Work to be completed:
When you copy the material below, keep every line exact and omit the pictures.

Input data:
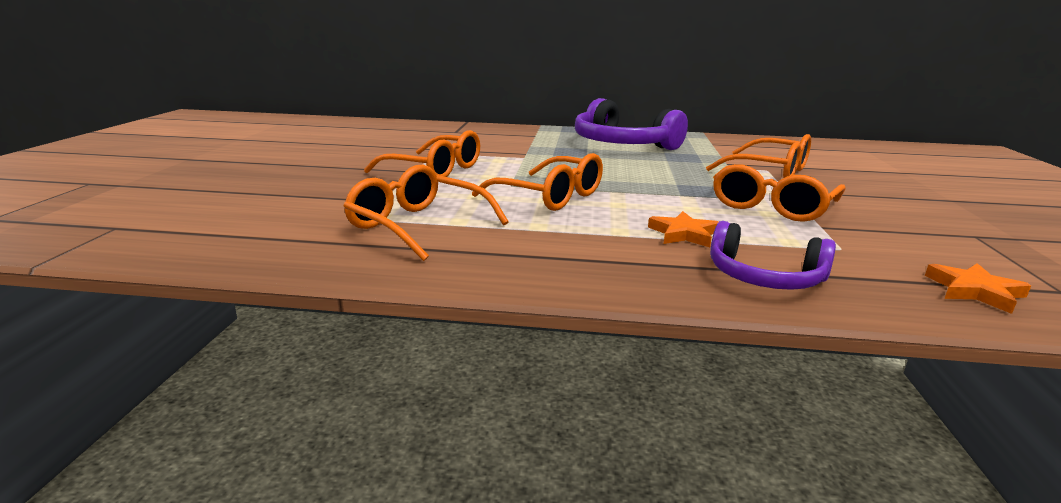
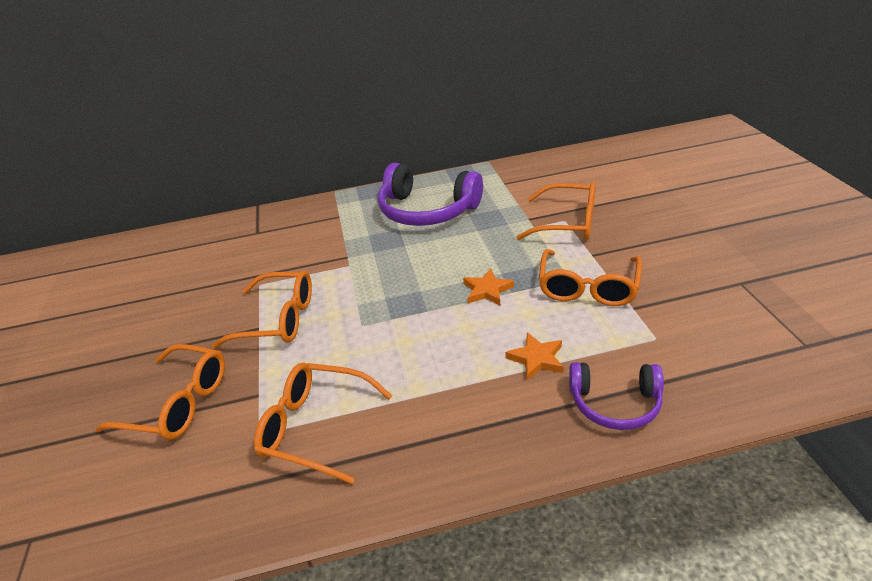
camera: 15 degrees left, 15 degrees up
(550, 196) = (405, 334): orange glasses -> orange glasses (178, 403)
(974, 291) = (754, 368): orange star -> orange star (487, 290)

Task solution:
camera: 15 degrees left, 15 degrees up
(550, 196) = (405, 334): orange glasses -> orange glasses (178, 403)
(974, 291) = (754, 368): orange star -> orange star (487, 290)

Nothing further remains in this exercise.